Aim of the exercise: Print the listing below exactly, minus its pictures.

---- Available data

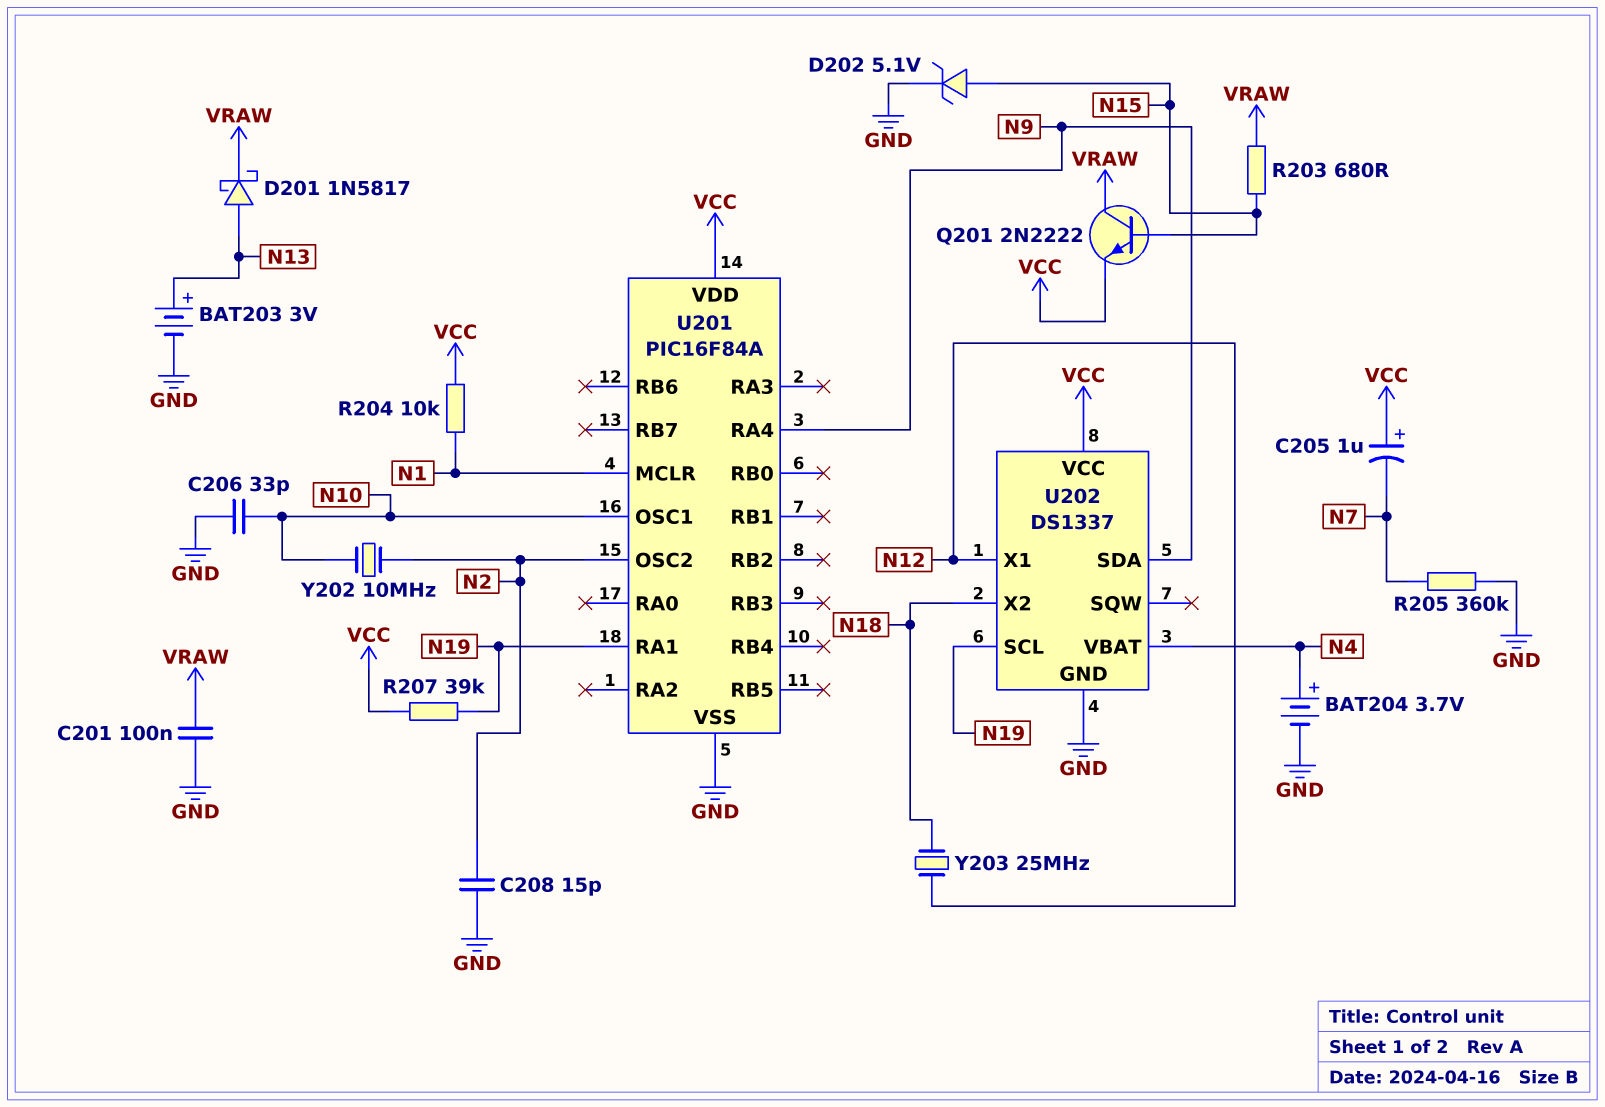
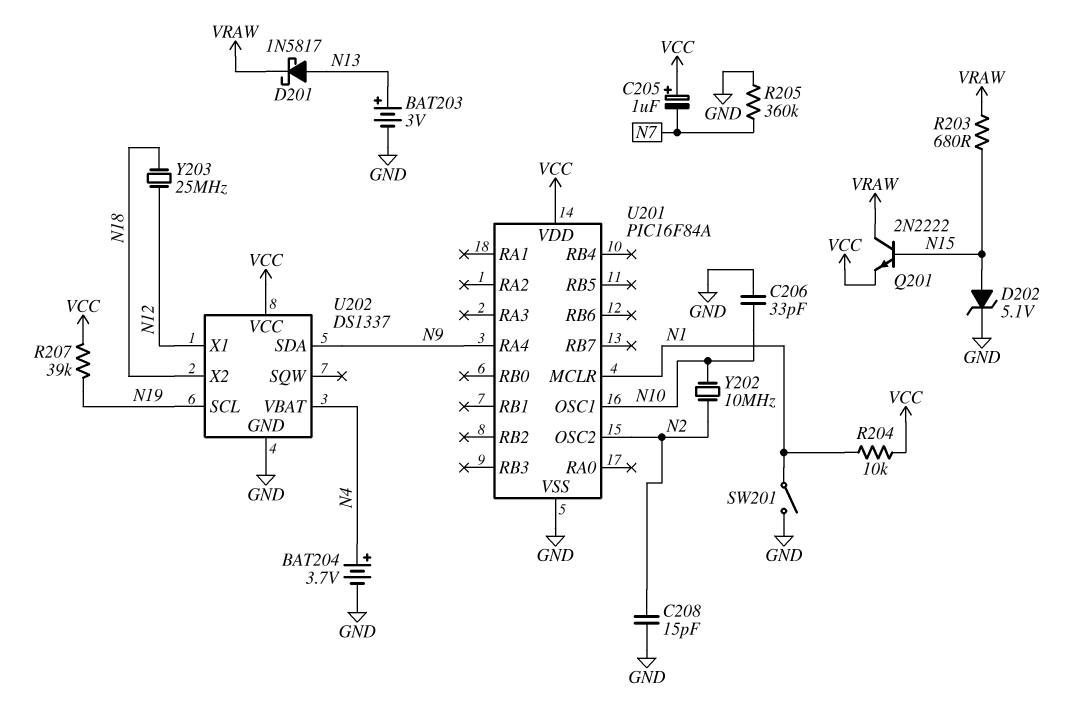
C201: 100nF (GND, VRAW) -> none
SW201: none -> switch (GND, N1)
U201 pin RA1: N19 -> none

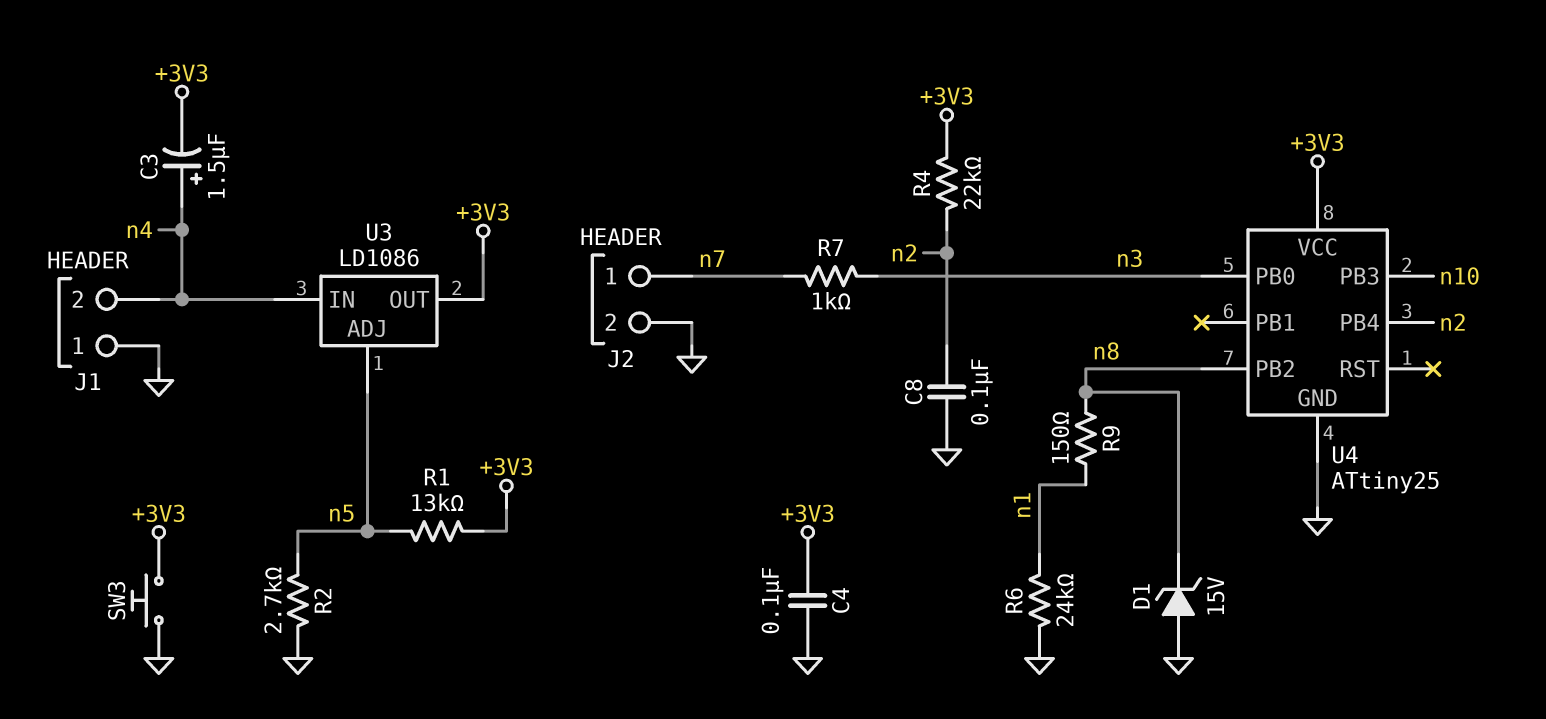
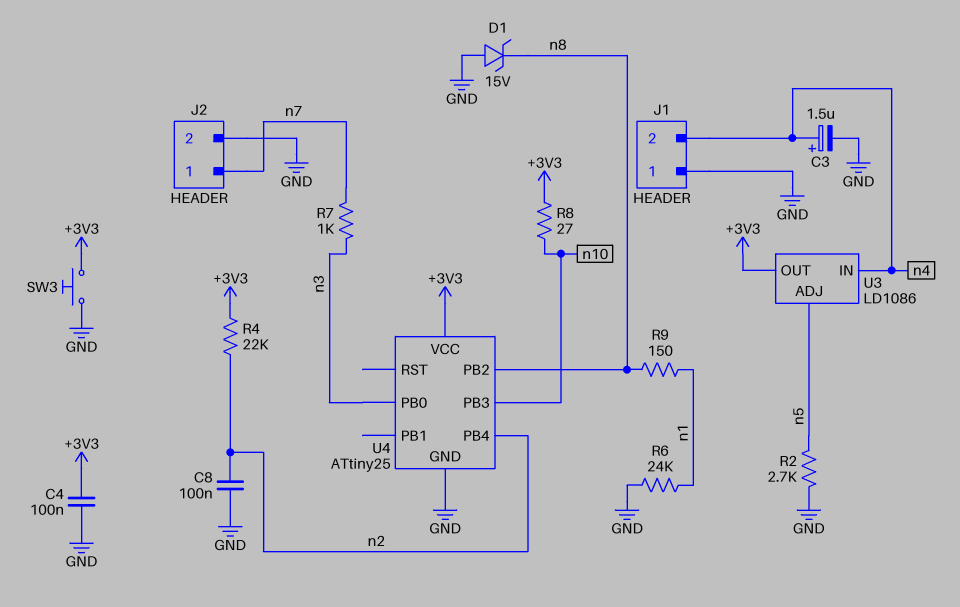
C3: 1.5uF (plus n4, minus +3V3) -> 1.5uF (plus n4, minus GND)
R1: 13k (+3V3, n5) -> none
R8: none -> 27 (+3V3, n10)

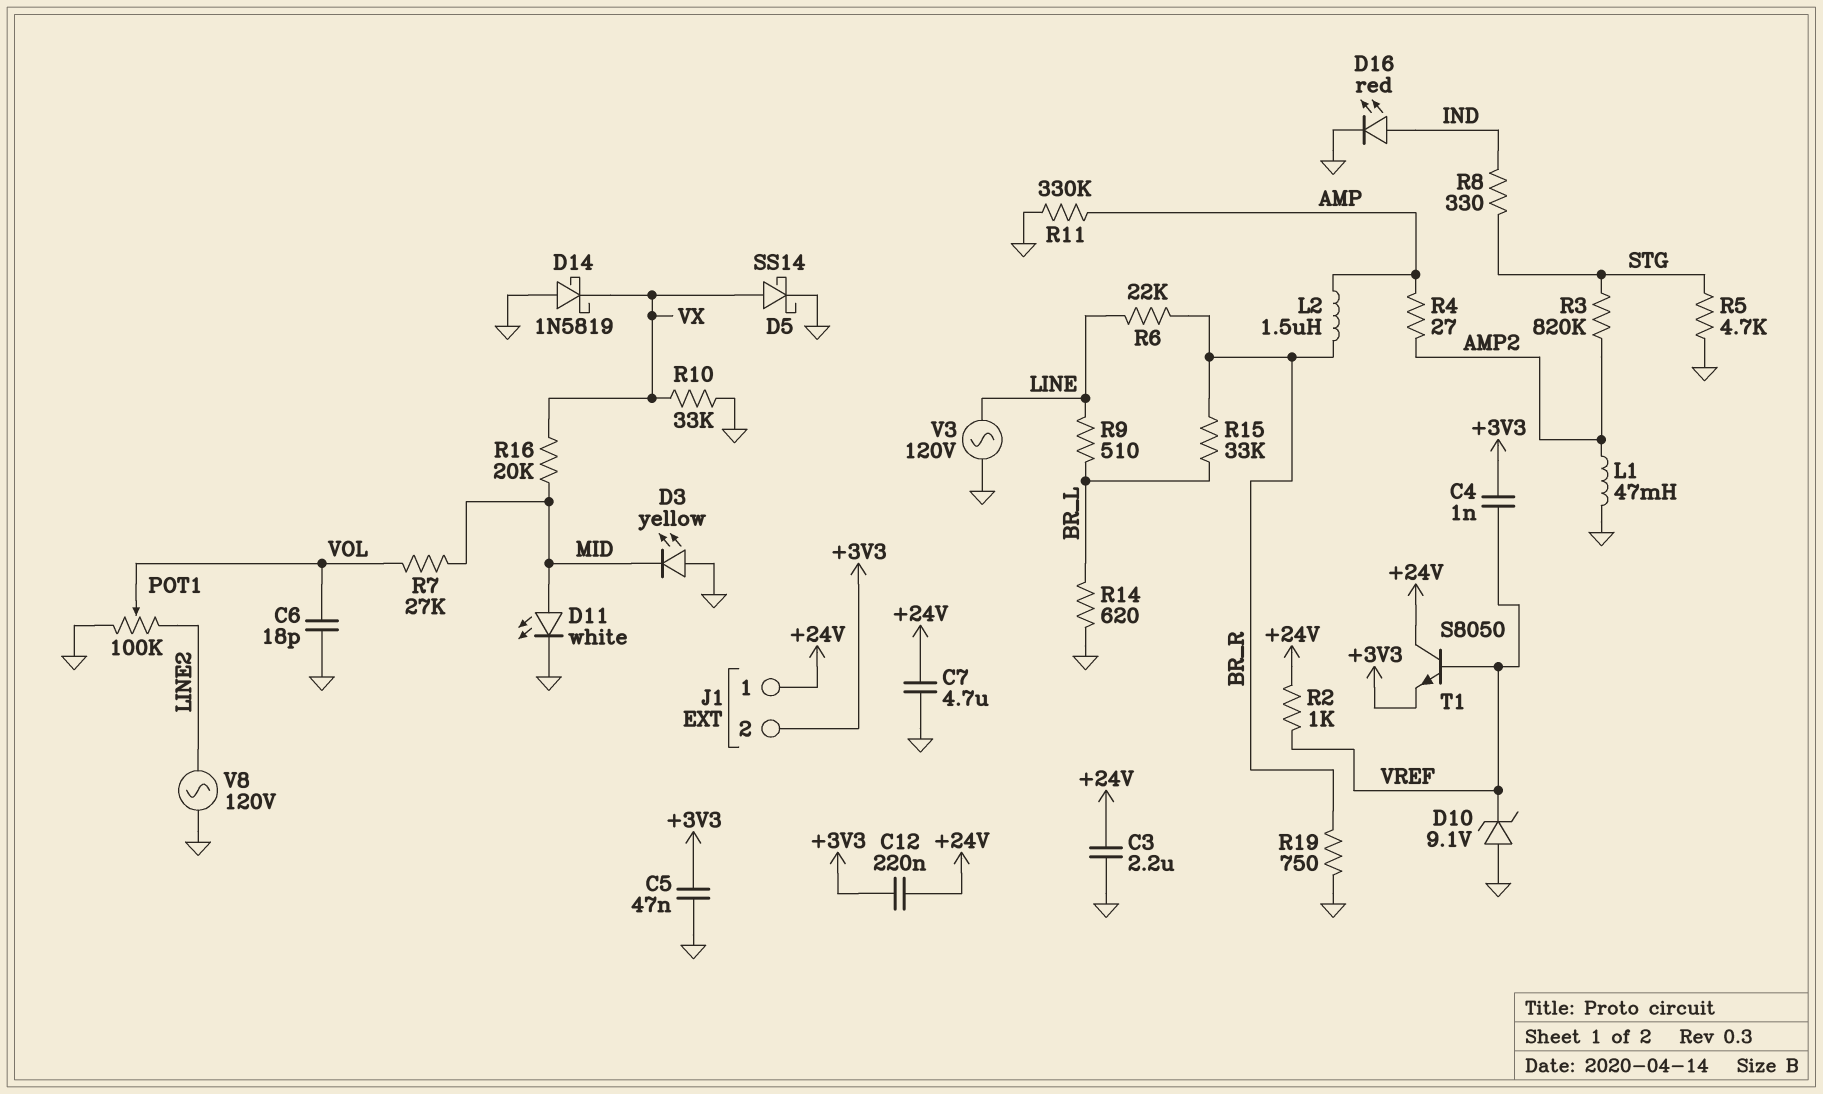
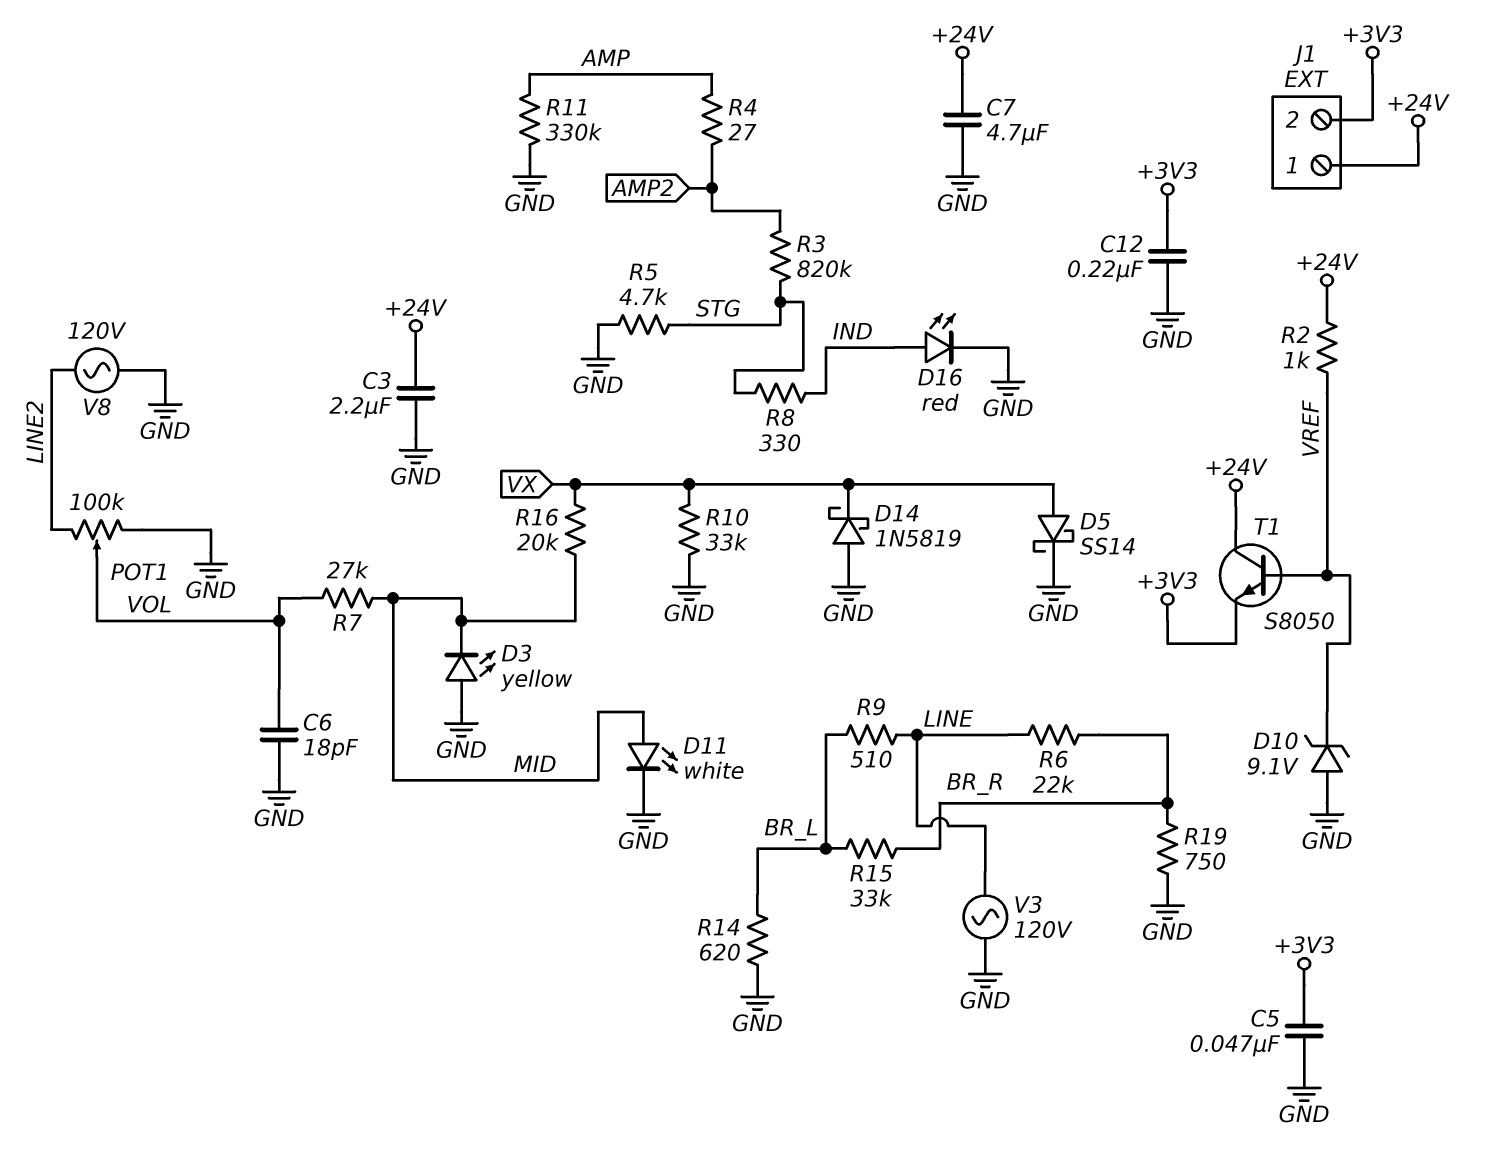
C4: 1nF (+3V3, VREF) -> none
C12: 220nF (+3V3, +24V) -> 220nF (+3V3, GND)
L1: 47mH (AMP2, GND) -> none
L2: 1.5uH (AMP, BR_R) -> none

--------

Your response:
C201: 100nF (GND, VRAW) -> none
SW201: none -> switch (GND, N1)
U201 pin RA1: N19 -> none

C3: 1.5uF (plus n4, minus +3V3) -> 1.5uF (plus n4, minus GND)
R1: 13k (+3V3, n5) -> none
R8: none -> 27 (+3V3, n10)

C4: 1nF (+3V3, VREF) -> none
C12: 220nF (+3V3, +24V) -> 220nF (+3V3, GND)
L1: 47mH (AMP2, GND) -> none
L2: 1.5uH (AMP, BR_R) -> none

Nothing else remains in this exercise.